WHAT IS BEING ASKED:
Would you transcribe the whole listing exactly and drop its images?

DATASET EXTRACT:
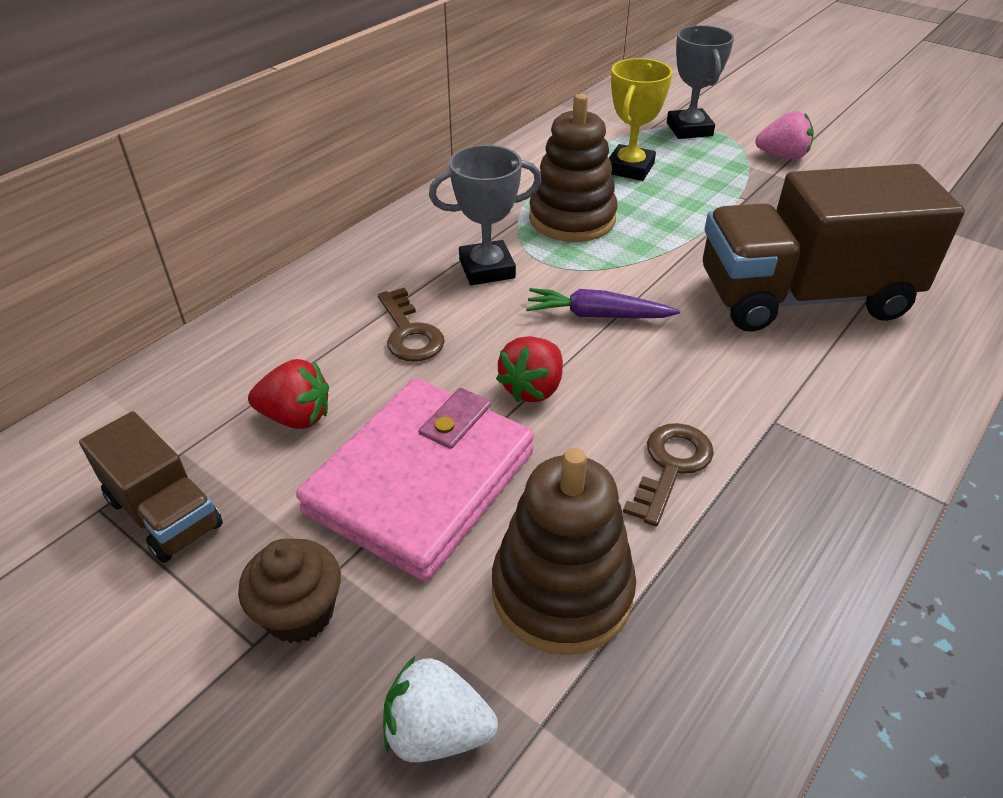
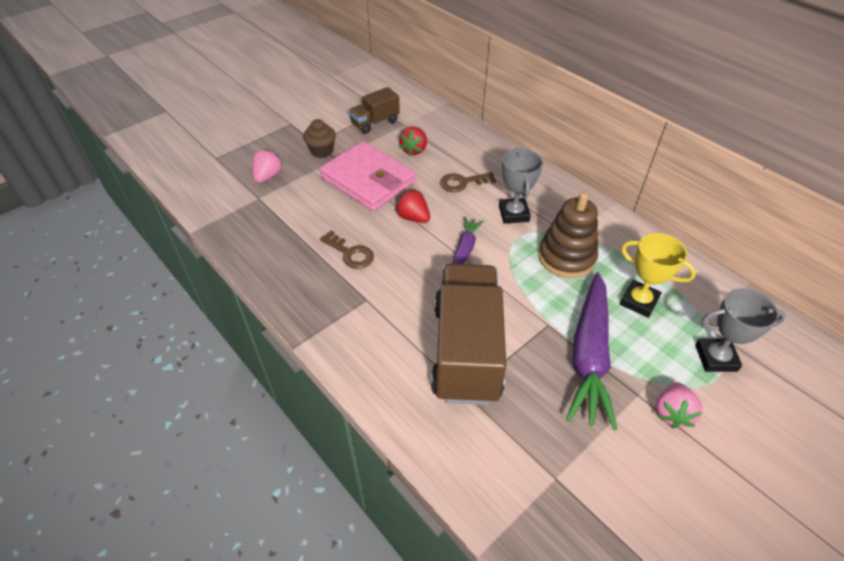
camera: 100 degrees right, 5 degrees up
(437, 731) = (268, 176): white strawberry -> pink strawberry
(562, 591) = (303, 210): brown stacking toy -> none
(740, 202) = (589, 355): none -> purple carrot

OUTPUT BELOW:
camera: 100 degrees right, 5 degrees up
(437, 731) = (268, 176): white strawberry -> pink strawberry
(562, 591) = (303, 210): brown stacking toy -> none
(740, 202) = (589, 355): none -> purple carrot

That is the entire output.